DATA TO PROCESS
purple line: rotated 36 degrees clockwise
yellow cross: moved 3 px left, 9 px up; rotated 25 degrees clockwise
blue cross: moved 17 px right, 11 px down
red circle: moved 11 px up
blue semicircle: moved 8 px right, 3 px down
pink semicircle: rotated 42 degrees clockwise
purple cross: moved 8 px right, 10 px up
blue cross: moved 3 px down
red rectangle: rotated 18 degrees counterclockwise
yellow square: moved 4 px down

...

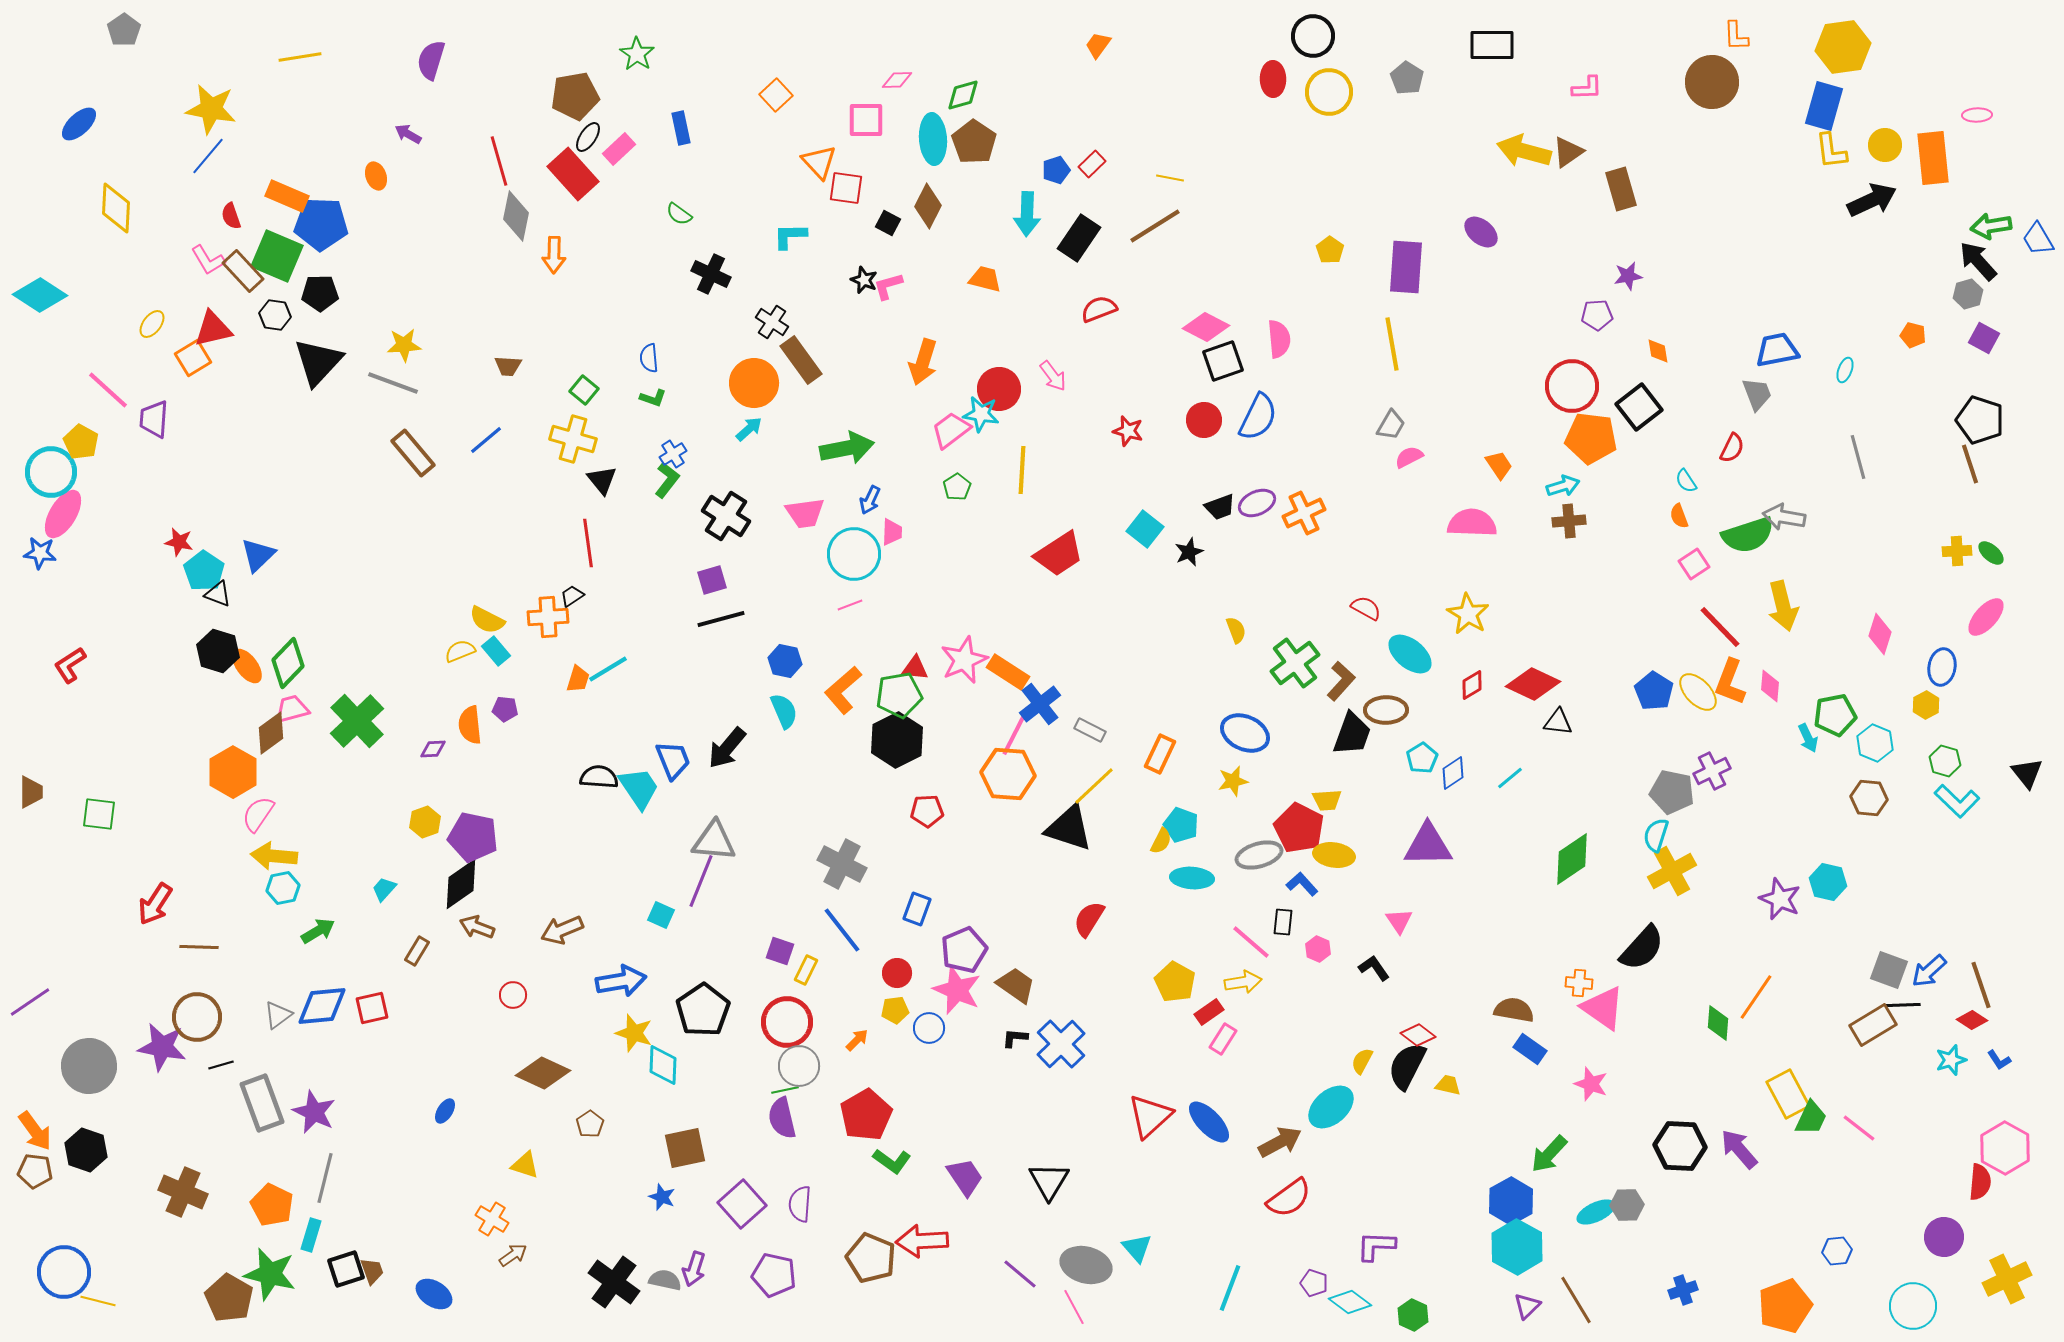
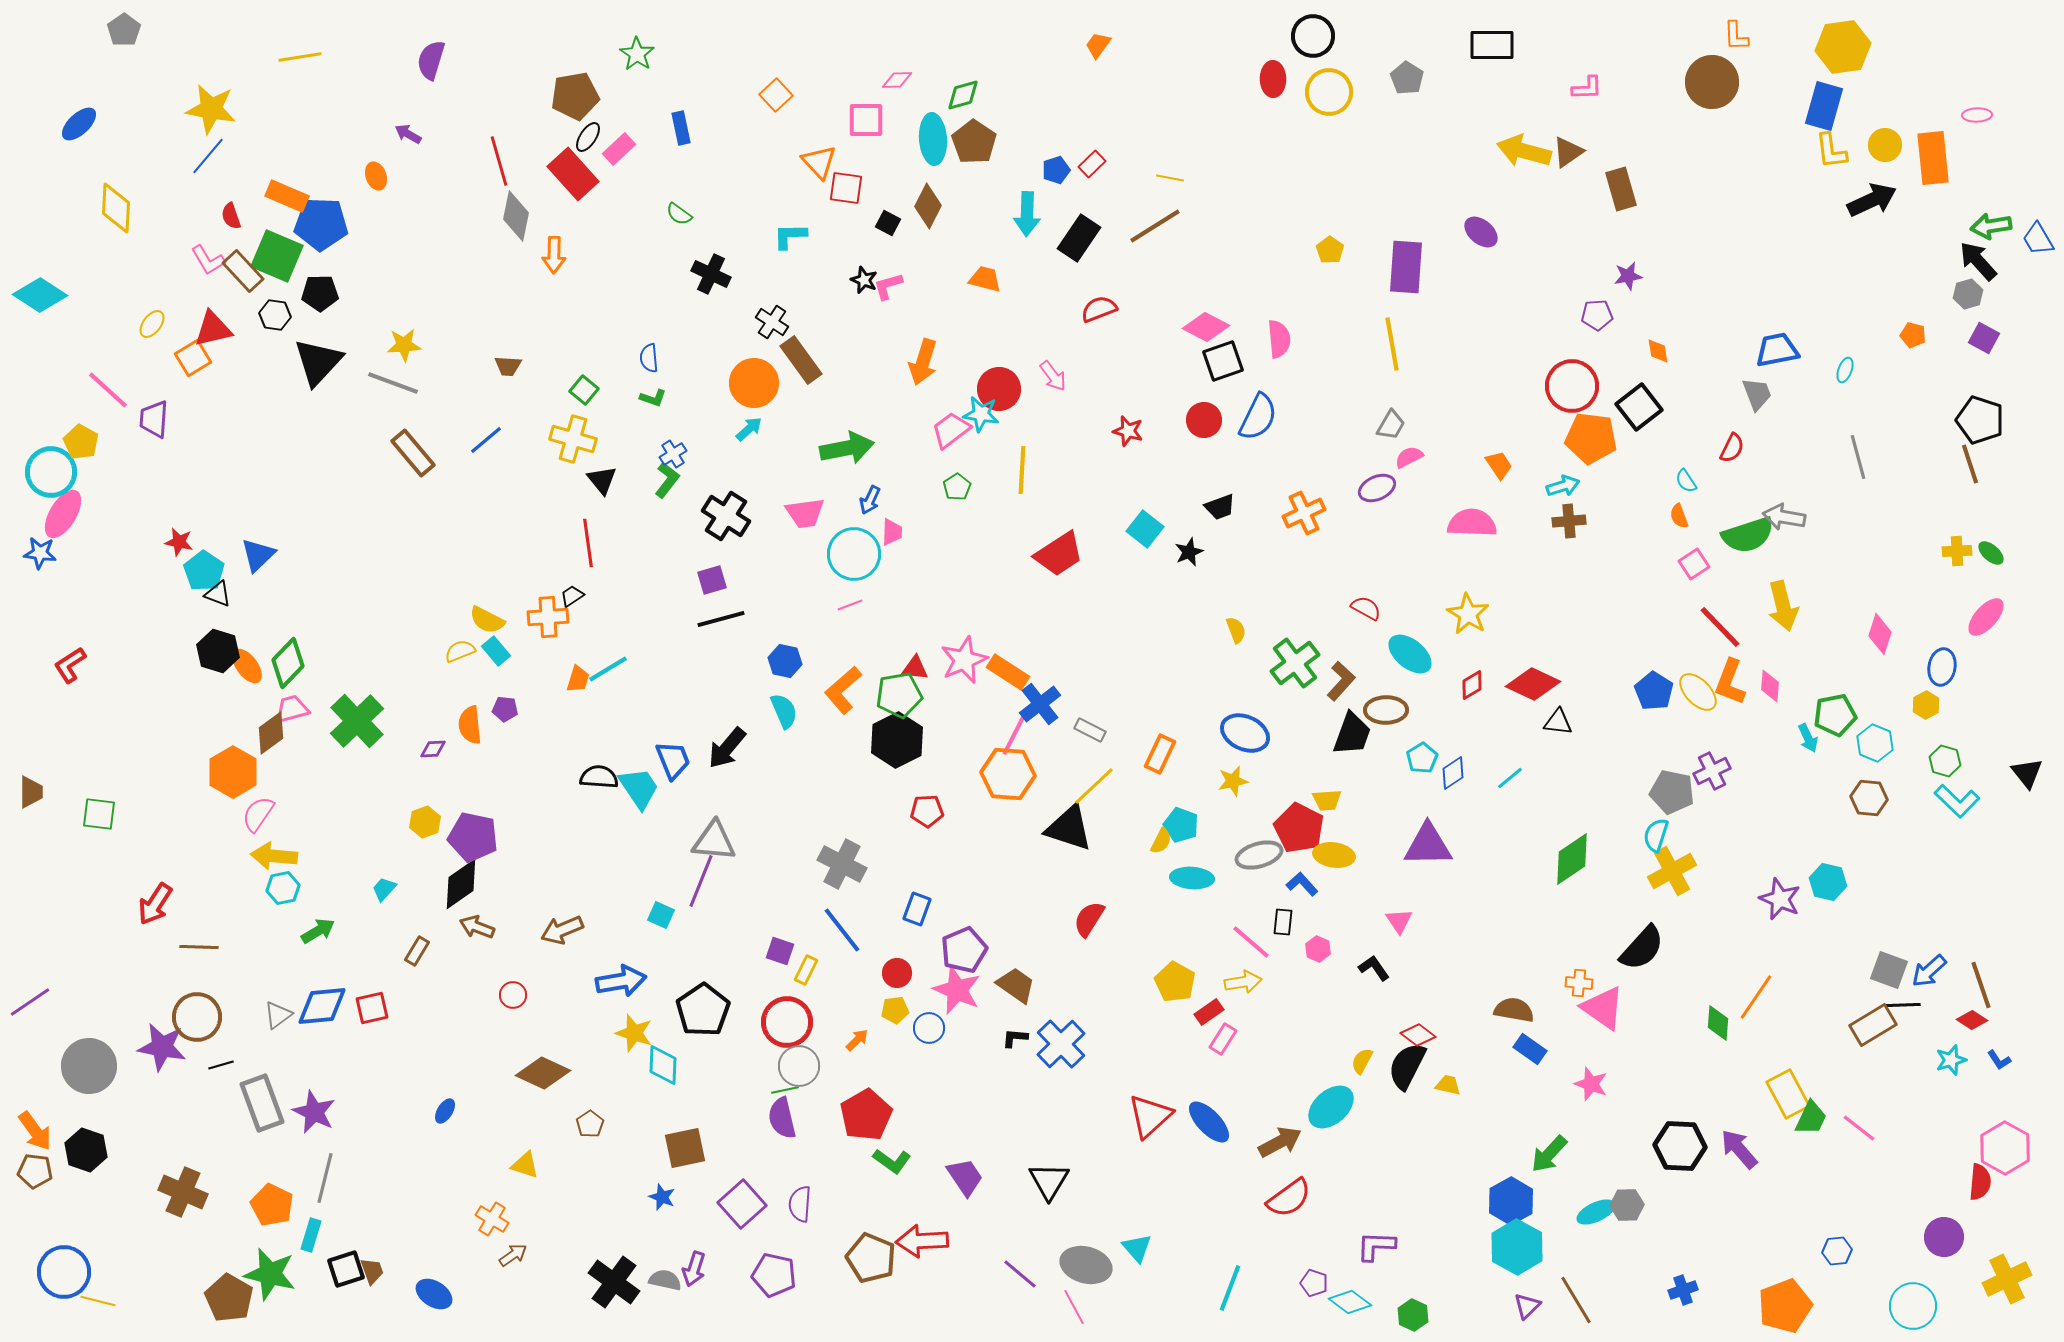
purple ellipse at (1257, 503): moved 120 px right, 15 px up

WORK INSTRUCTIONS
Once you find the line with "purple cross: moved 8 px right, 10 px up" above, print it and every line after it up to and including the line with "yellow square: moved 4 px down", exactly as written and nothing else.

ANSWER FOR THIS EXERCISE
purple cross: moved 8 px right, 10 px up
blue cross: moved 3 px down
red rectangle: rotated 18 degrees counterclockwise
yellow square: moved 4 px down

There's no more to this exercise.